■ **WHAT NEEDS TO BE DONE**: From the material below, work out how many lines contain "pink" and answer with the number only.

■ **SUPPLIED ENTRIES**:
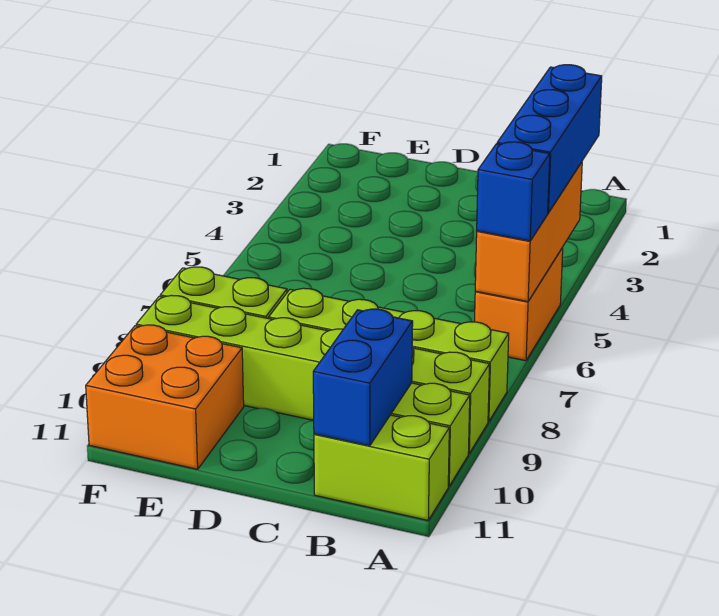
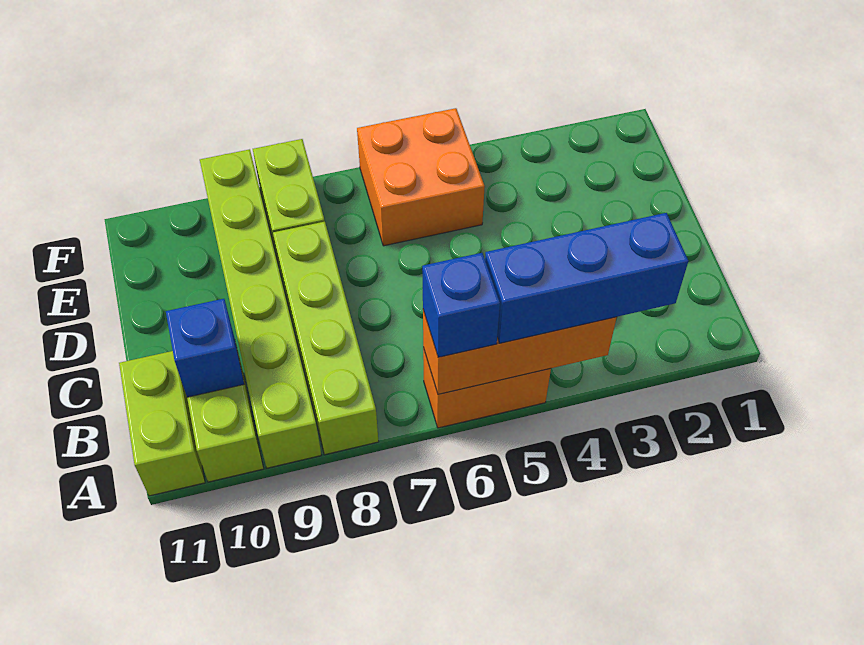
blue 1x2 brick [313,309,413,446] -> blue 1x1 brick [166,299,244,397]
orange 2x2 brick [86,325,244,469] -> orange 2x2 brick moved to [357,108,485,246]

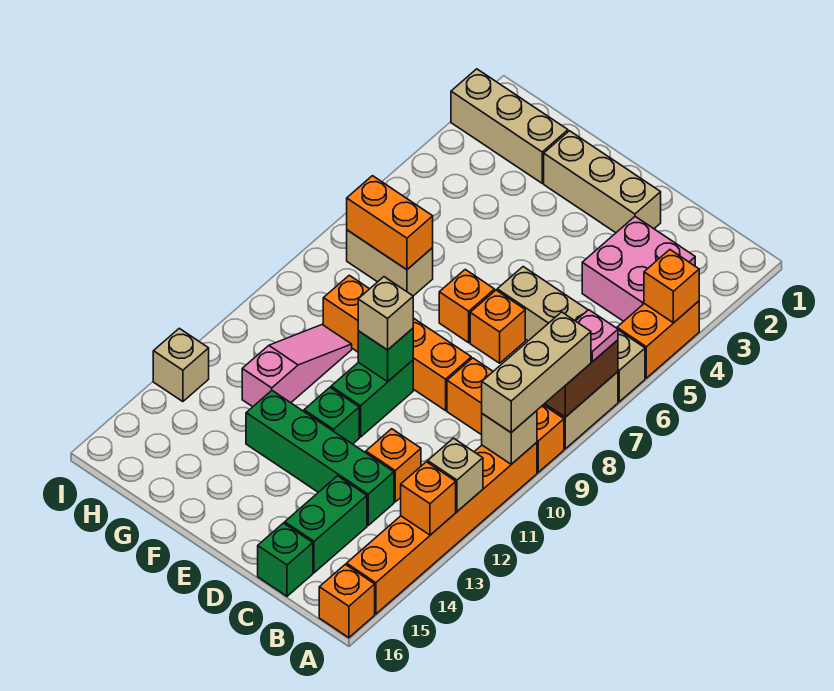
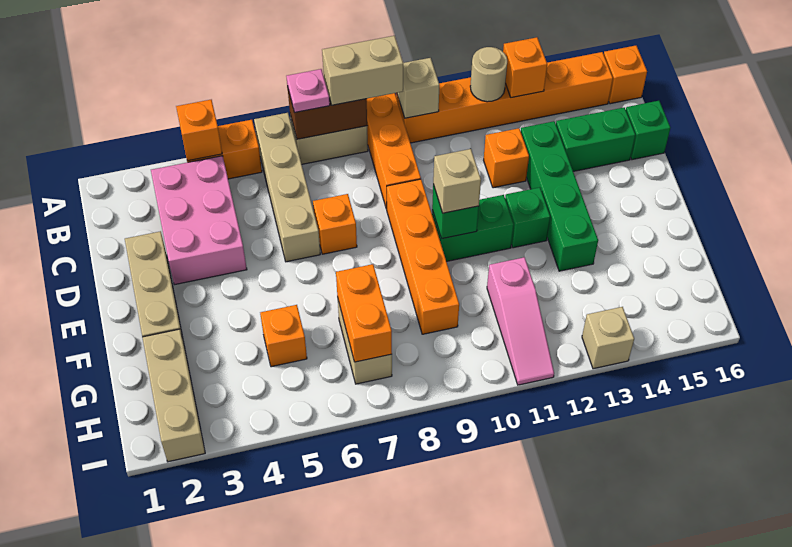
tan 1x3 brick [482,312,591,432] -> tan 1x2 brick [322,36,403,105]
tan 1x1 brick [428,438,483,511] -> tan 1x1 round brick [470,47,507,102]
pink 2x2 brick [582,217,695,321] -> pink 2x3 brick [151,156,247,285]
orange 1x1 brick [439,270,495,343] -> orange 1x1 brick moved to [260,305,307,367]
pink 1x3 slope [242,325,352,407] -> pink 1x3 slope turned to [487,257,554,385]

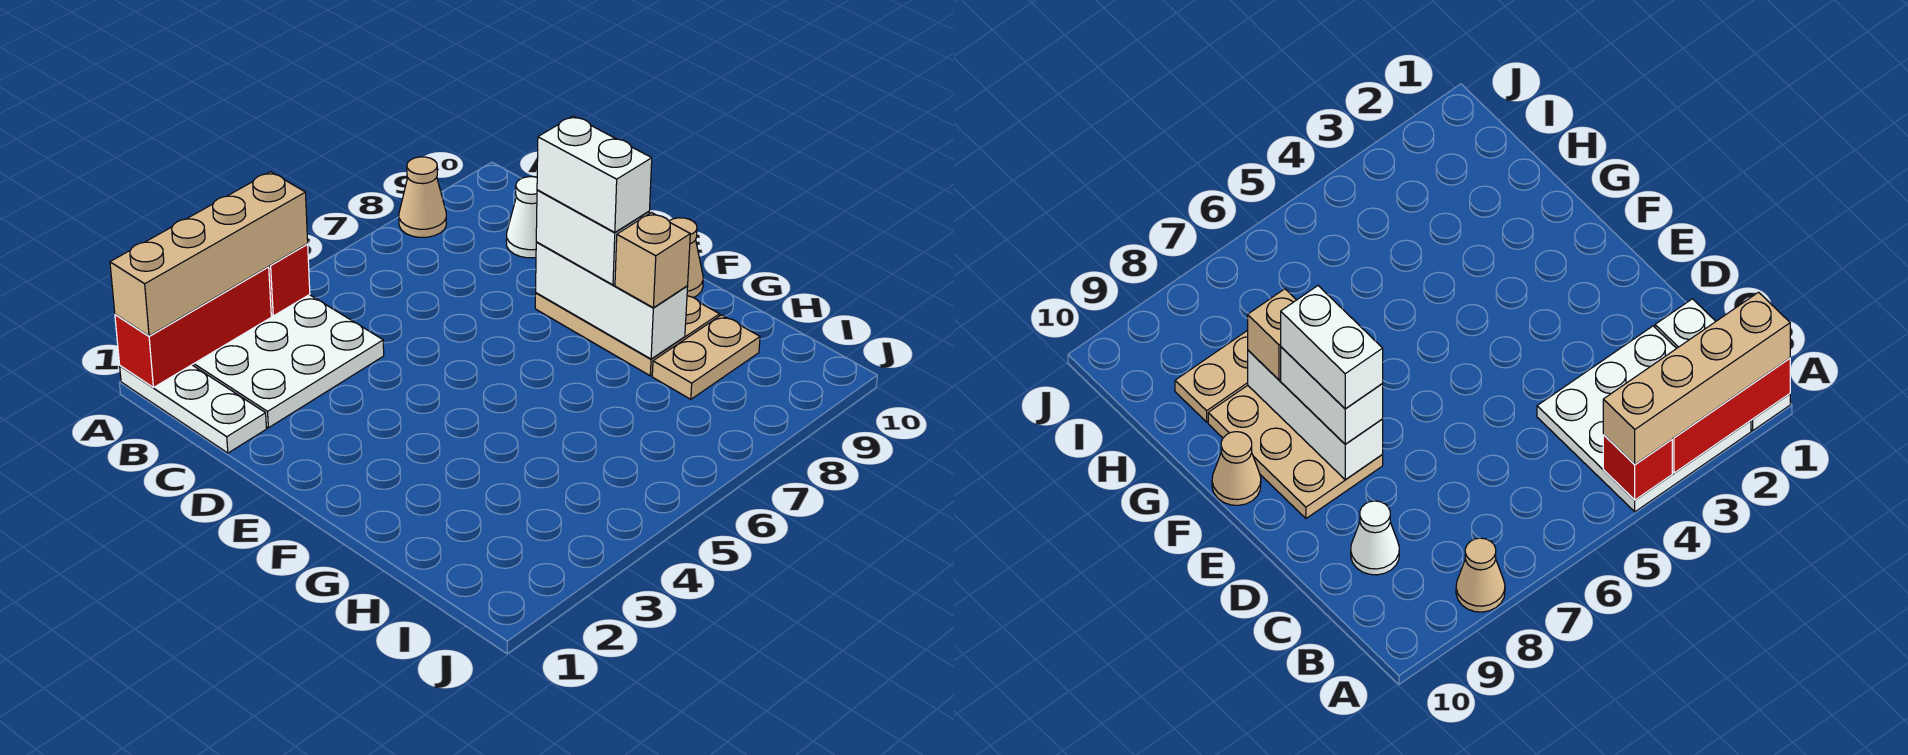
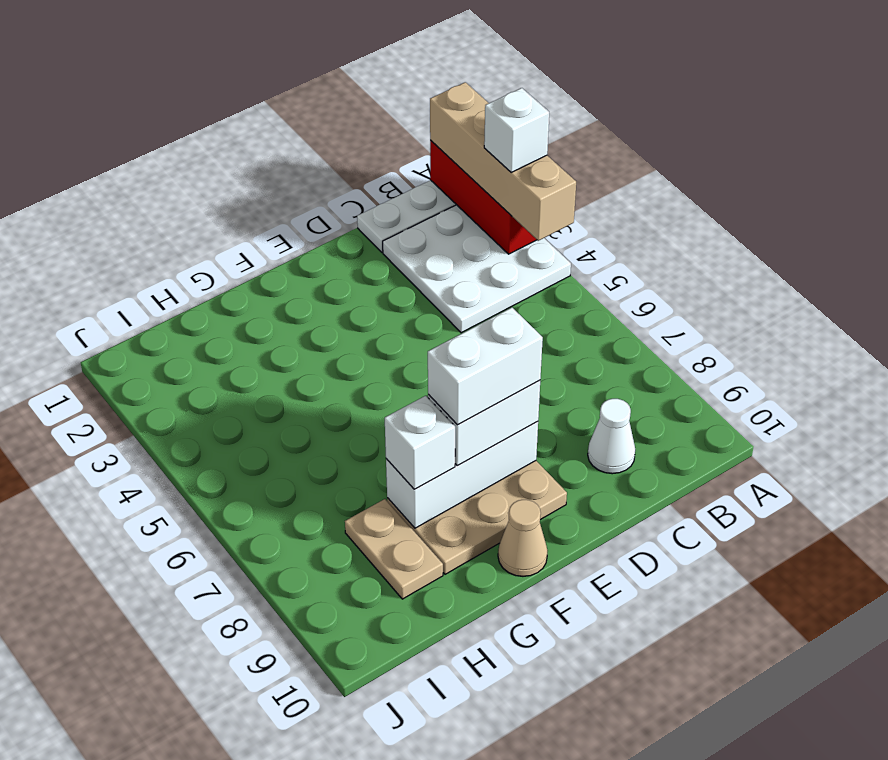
none -> white 1x1 brick [484,88,549,172]
red 1x1 brick [269,244,310,316] -> none
tan 1x1 cone [399,157,446,237] -> none
tan 1x1 brick [615,213,690,308] -> white 1x1 brick [385,396,455,489]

■ **SOLVED EXERCISE**: 2